Only the lines below from the one containing "black diamond: (293, 150)" to the one containing "orange square: (168, 273)" should be repeated, both included and unchanged.

> _PROVIDED DATA_:

-=-=-

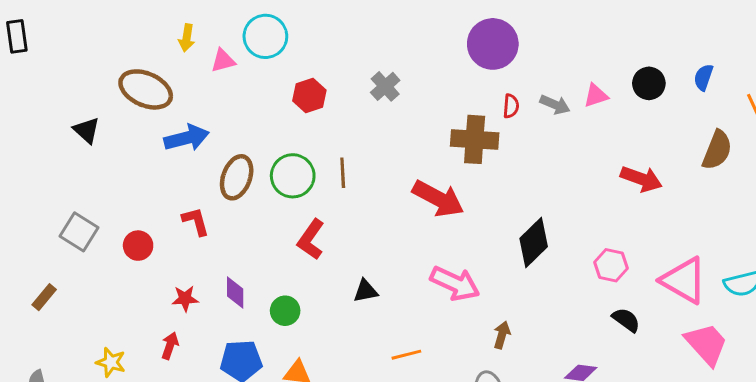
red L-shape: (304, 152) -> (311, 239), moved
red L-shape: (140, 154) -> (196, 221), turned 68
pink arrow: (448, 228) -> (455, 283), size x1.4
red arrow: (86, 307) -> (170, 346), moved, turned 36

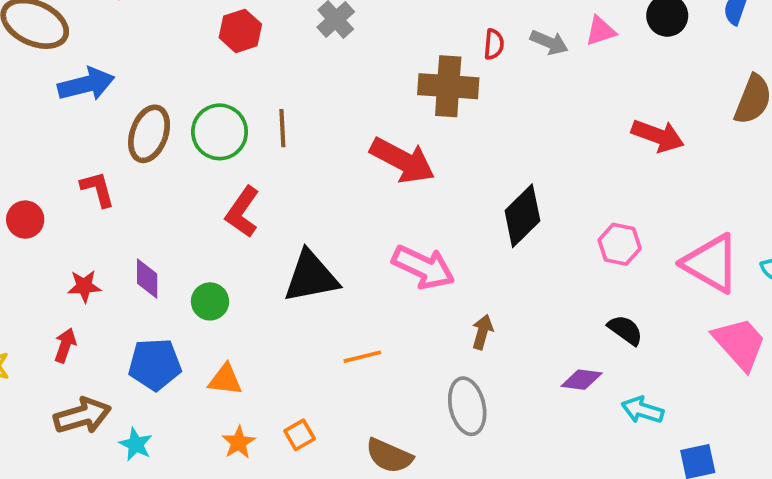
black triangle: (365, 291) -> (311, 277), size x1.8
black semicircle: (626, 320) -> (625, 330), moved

-=-=-

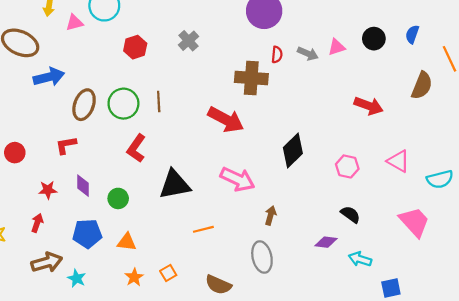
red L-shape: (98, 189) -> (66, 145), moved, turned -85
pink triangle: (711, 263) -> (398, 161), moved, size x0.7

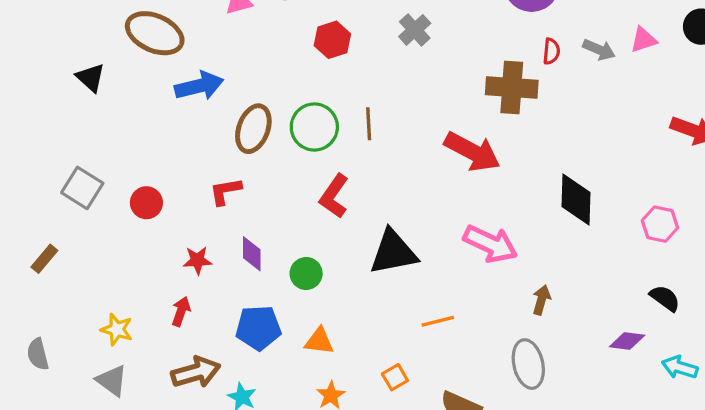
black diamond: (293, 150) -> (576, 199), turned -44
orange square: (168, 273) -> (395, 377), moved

-=-=-

> _TASK RESULT_:
black diamond: (293, 150) -> (576, 199), turned -44
orange square: (168, 273) -> (395, 377), moved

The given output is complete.